*** Opening Excerpted data ***

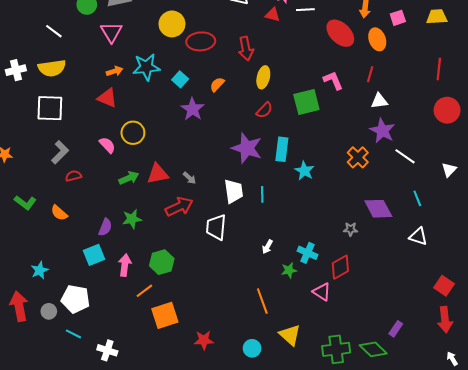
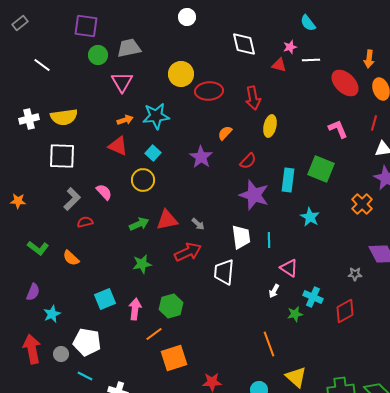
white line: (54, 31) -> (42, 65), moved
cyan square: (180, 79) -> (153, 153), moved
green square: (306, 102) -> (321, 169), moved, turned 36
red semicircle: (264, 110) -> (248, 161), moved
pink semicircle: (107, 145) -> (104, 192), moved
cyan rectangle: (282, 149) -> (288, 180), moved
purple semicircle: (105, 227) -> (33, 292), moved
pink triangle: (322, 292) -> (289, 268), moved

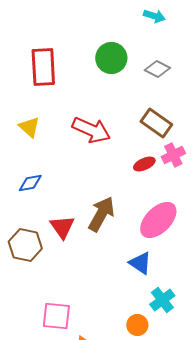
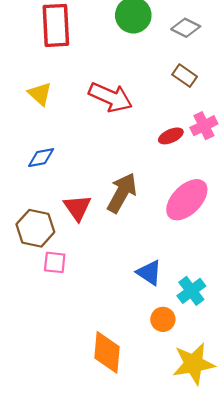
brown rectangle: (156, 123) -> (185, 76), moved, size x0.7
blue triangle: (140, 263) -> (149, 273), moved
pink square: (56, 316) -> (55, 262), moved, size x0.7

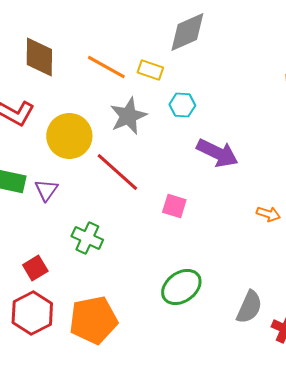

*** Closing Excerpted data ***
*** Opening Excerpted data ***

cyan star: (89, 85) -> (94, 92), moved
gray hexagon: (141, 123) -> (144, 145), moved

*** Closing Excerpted data ***

To do: From the entries above, copy every line that holds the word "rectangle".

Solution to the exercise:
cyan rectangle: (282, 149) -> (288, 180), moved
brown rectangle: (156, 123) -> (185, 76), moved, size x0.7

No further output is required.